[[ DATASET open ]]

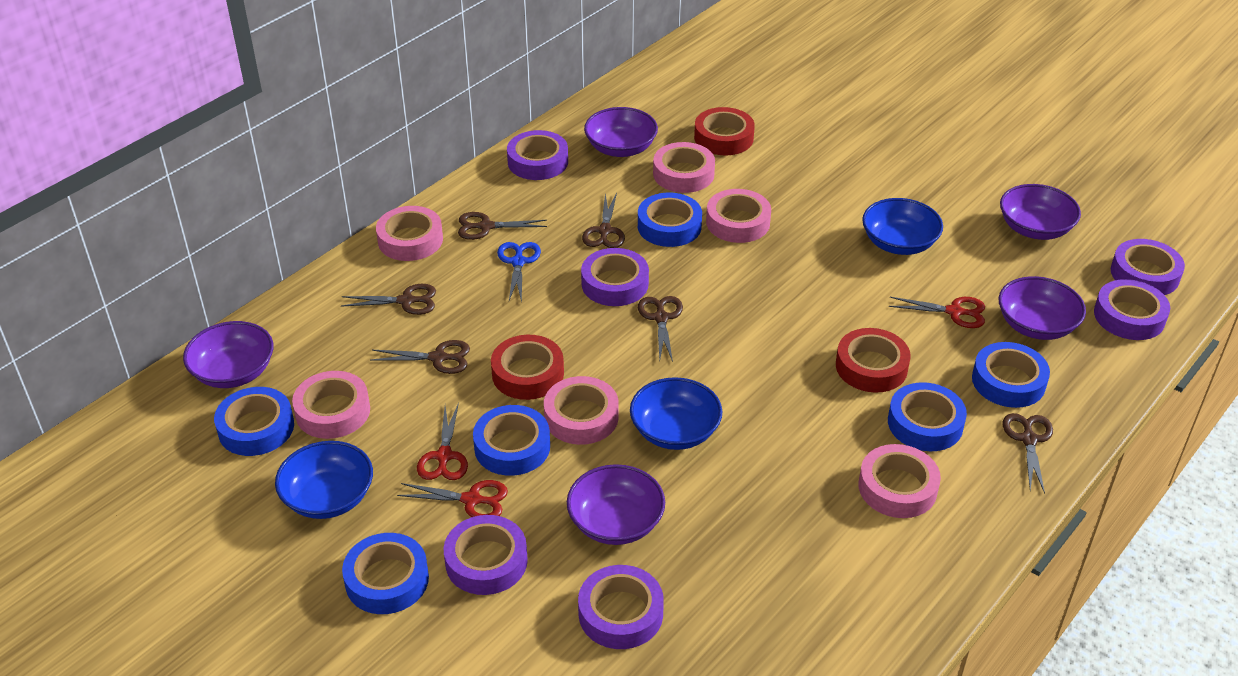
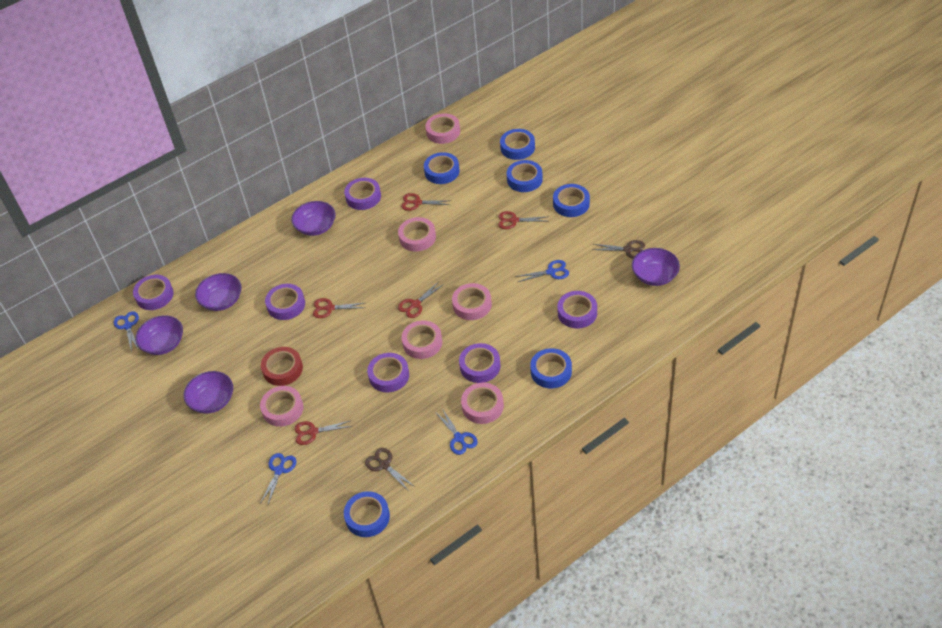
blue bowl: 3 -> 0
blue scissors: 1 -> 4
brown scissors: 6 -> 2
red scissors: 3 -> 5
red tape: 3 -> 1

[[ DATASET closed ]]

EXERCISE REQUIREMENTS | Without including any pictures, repeat the records above exactly.

REPLY |
blue bowl: 3 -> 0
blue scissors: 1 -> 4
brown scissors: 6 -> 2
red scissors: 3 -> 5
red tape: 3 -> 1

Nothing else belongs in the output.